Each line containing the word "stick" must be copied from the material below.

■ The data

# # # # # # #

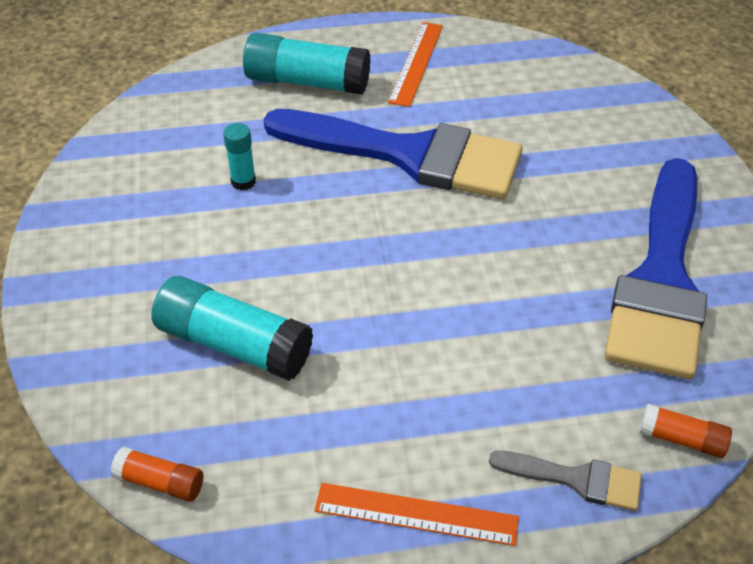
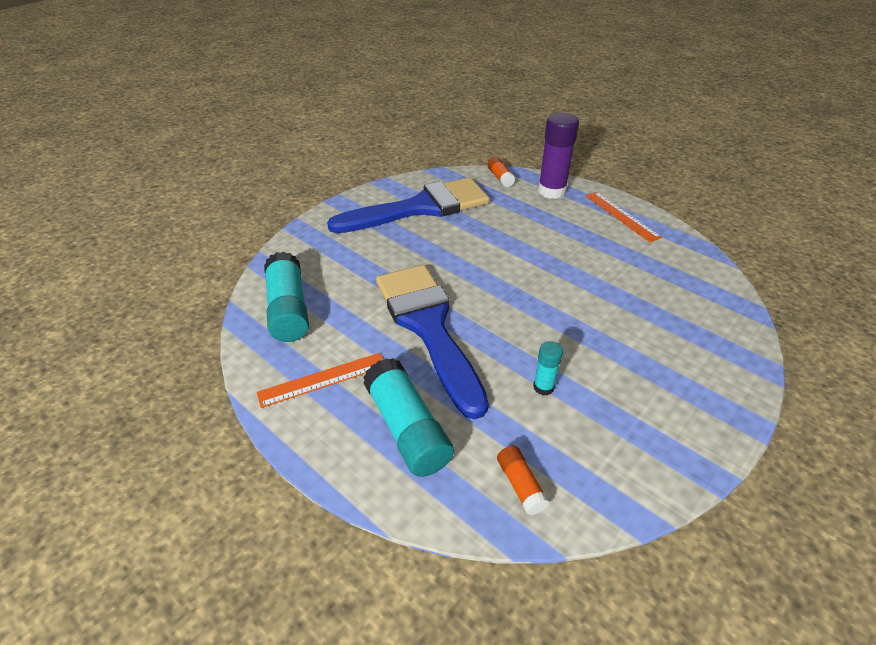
camera: 130 degrees left, 5 degrees down
(160, 482) = (724, 283): orange glue stick -> orange glue stick (520, 485)
(234, 344) = (640, 308): turquoise glue stick -> turquoise glue stick (288, 309)
(576, 479) = (551, 191): grey brush -> purple glue stick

# # # # # # #

■ Written answer
(160, 482) = (724, 283): orange glue stick -> orange glue stick (520, 485)
(234, 344) = (640, 308): turquoise glue stick -> turquoise glue stick (288, 309)
(576, 479) = (551, 191): grey brush -> purple glue stick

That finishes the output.